Top of Data extract

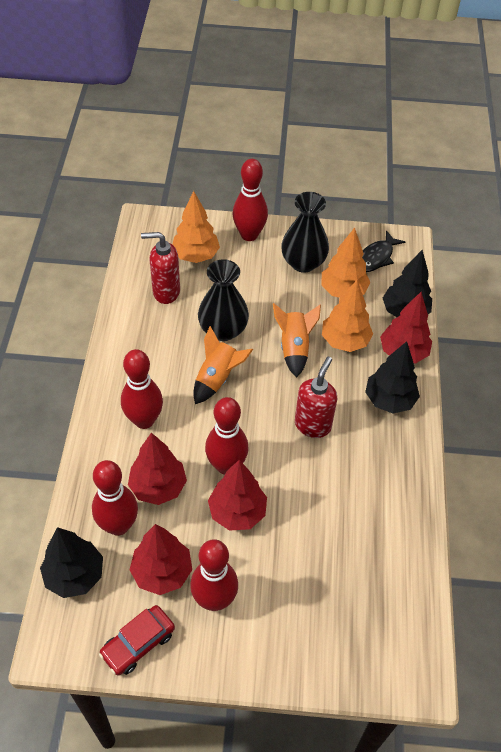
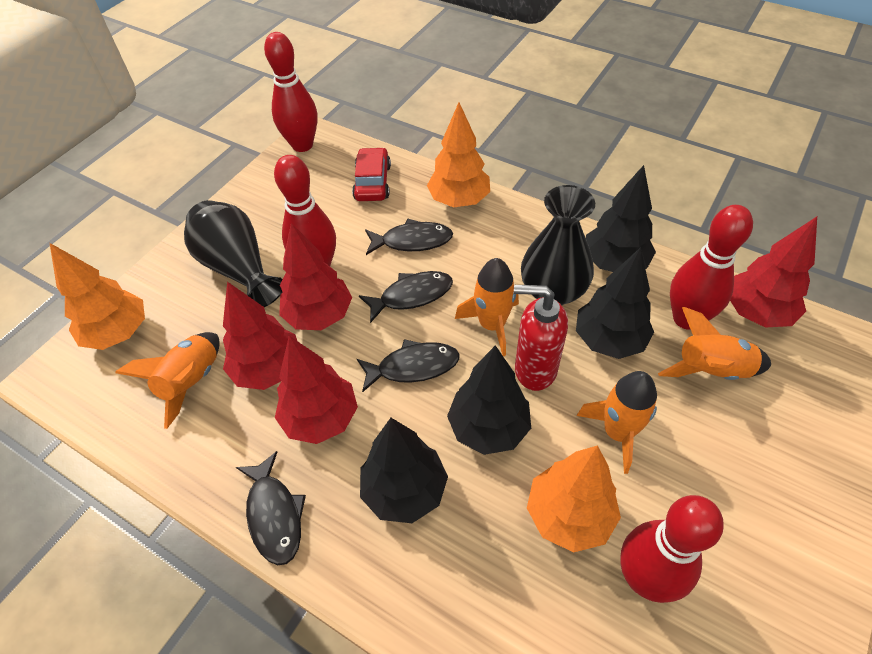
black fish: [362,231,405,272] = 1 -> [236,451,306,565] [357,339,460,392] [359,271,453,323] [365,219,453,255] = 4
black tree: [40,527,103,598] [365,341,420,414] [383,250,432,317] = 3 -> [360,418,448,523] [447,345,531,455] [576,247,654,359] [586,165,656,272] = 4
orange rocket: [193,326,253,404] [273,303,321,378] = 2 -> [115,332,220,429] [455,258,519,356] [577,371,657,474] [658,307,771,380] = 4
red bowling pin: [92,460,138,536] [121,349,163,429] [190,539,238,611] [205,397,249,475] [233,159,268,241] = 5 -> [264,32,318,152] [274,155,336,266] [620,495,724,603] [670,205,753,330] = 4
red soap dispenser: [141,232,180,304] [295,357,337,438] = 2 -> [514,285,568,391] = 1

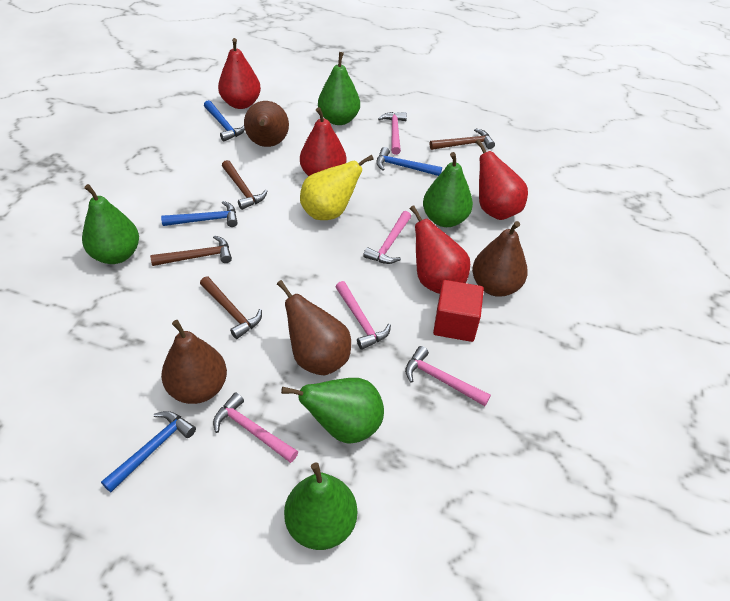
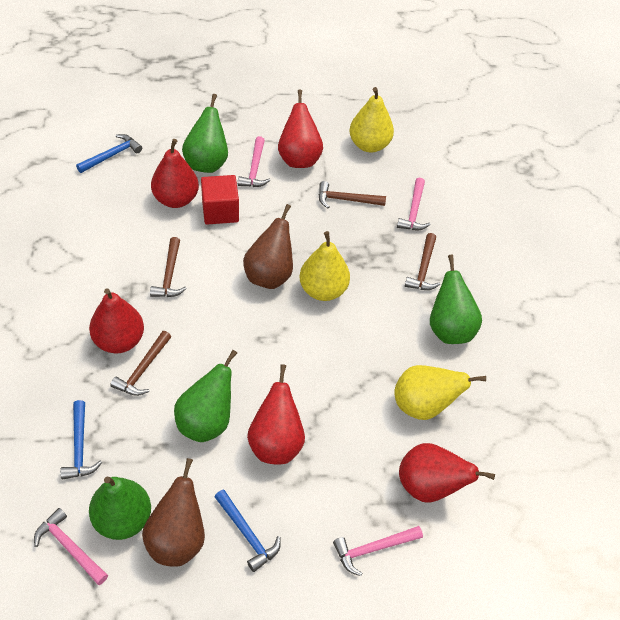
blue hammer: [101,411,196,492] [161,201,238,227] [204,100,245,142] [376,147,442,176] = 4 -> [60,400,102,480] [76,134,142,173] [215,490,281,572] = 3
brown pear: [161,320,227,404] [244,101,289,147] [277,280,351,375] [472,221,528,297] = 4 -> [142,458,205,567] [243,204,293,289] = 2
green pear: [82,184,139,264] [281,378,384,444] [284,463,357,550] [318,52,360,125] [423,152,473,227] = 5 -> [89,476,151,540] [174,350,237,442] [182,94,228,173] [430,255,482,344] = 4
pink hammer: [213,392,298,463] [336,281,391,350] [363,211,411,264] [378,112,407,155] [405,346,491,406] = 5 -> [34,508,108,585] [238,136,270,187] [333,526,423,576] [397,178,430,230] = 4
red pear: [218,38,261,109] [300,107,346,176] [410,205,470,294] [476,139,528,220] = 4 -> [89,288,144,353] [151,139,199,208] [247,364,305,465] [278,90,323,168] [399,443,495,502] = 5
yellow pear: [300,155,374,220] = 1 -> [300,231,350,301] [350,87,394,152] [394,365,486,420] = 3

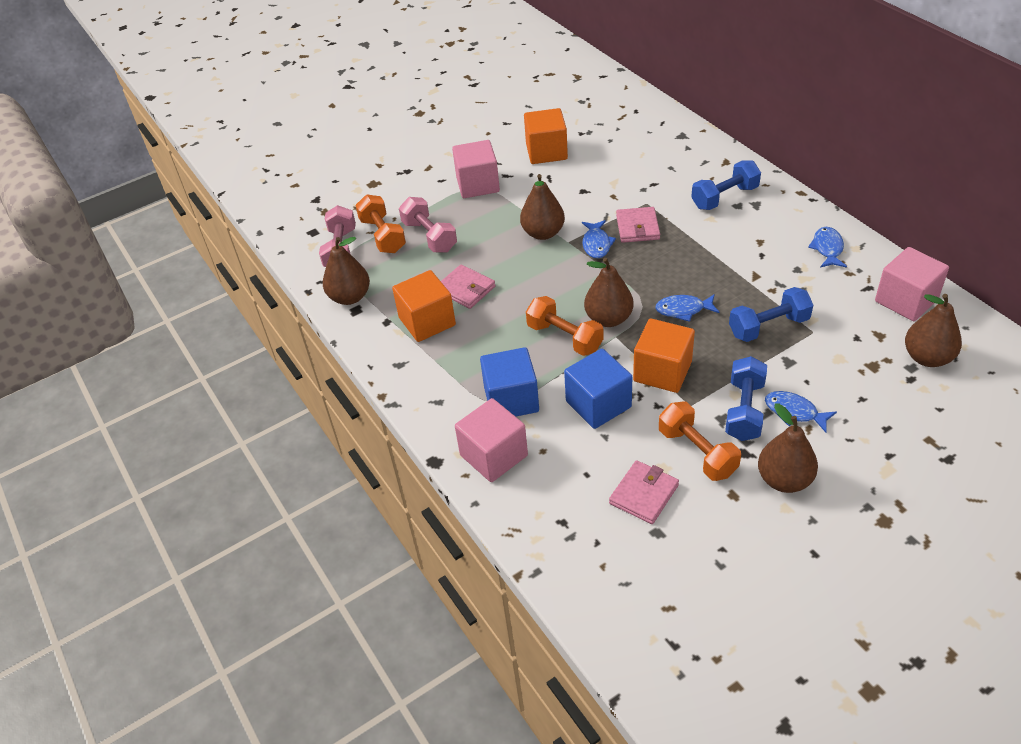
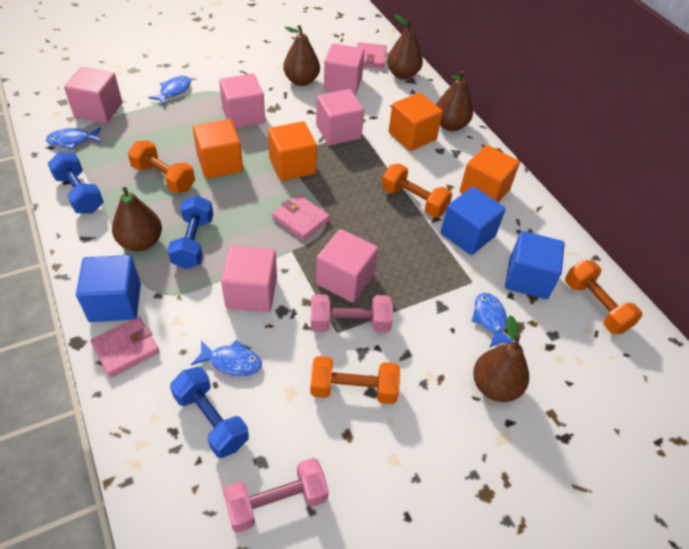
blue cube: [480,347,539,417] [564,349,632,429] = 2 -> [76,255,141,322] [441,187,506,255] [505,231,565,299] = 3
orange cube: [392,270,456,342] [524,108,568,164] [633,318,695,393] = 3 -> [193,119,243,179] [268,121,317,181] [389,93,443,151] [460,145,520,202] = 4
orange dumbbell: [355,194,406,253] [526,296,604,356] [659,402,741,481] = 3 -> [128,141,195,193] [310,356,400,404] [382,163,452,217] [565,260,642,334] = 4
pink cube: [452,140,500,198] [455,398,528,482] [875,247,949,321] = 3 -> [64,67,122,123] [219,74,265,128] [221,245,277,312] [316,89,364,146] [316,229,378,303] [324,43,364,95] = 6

Bottom of Data extract

> _Action item_
Leave the pictures out, and transcribe exactly the lines above starting at the one that contains "orange rocket: [193,326,253,404]" and ending at the one that contains "orange cube: [392,270,456,342]".

> _Answer for the task_
orange rocket: [193,326,253,404] [273,303,321,378] = 2 -> [115,332,220,429] [455,258,519,356] [577,371,657,474] [658,307,771,380] = 4
red bowling pin: [92,460,138,536] [121,349,163,429] [190,539,238,611] [205,397,249,475] [233,159,268,241] = 5 -> [264,32,318,152] [274,155,336,266] [620,495,724,603] [670,205,753,330] = 4
red soap dispenser: [141,232,180,304] [295,357,337,438] = 2 -> [514,285,568,391] = 1

blue hammer: [101,411,196,492] [161,201,238,227] [204,100,245,142] [376,147,442,176] = 4 -> [60,400,102,480] [76,134,142,173] [215,490,281,572] = 3
brown pear: [161,320,227,404] [244,101,289,147] [277,280,351,375] [472,221,528,297] = 4 -> [142,458,205,567] [243,204,293,289] = 2
green pear: [82,184,139,264] [281,378,384,444] [284,463,357,550] [318,52,360,125] [423,152,473,227] = 5 -> [89,476,151,540] [174,350,237,442] [182,94,228,173] [430,255,482,344] = 4
pink hammer: [213,392,298,463] [336,281,391,350] [363,211,411,264] [378,112,407,155] [405,346,491,406] = 5 -> [34,508,108,585] [238,136,270,187] [333,526,423,576] [397,178,430,230] = 4
red pear: [218,38,261,109] [300,107,346,176] [410,205,470,294] [476,139,528,220] = 4 -> [89,288,144,353] [151,139,199,208] [247,364,305,465] [278,90,323,168] [399,443,495,502] = 5
yellow pear: [300,155,374,220] = 1 -> [300,231,350,301] [350,87,394,152] [394,365,486,420] = 3

blue cube: [480,347,539,417] [564,349,632,429] = 2 -> [76,255,141,322] [441,187,506,255] [505,231,565,299] = 3
orange cube: [392,270,456,342] [524,108,568,164] [633,318,695,393] = 3 -> [193,119,243,179] [268,121,317,181] [389,93,443,151] [460,145,520,202] = 4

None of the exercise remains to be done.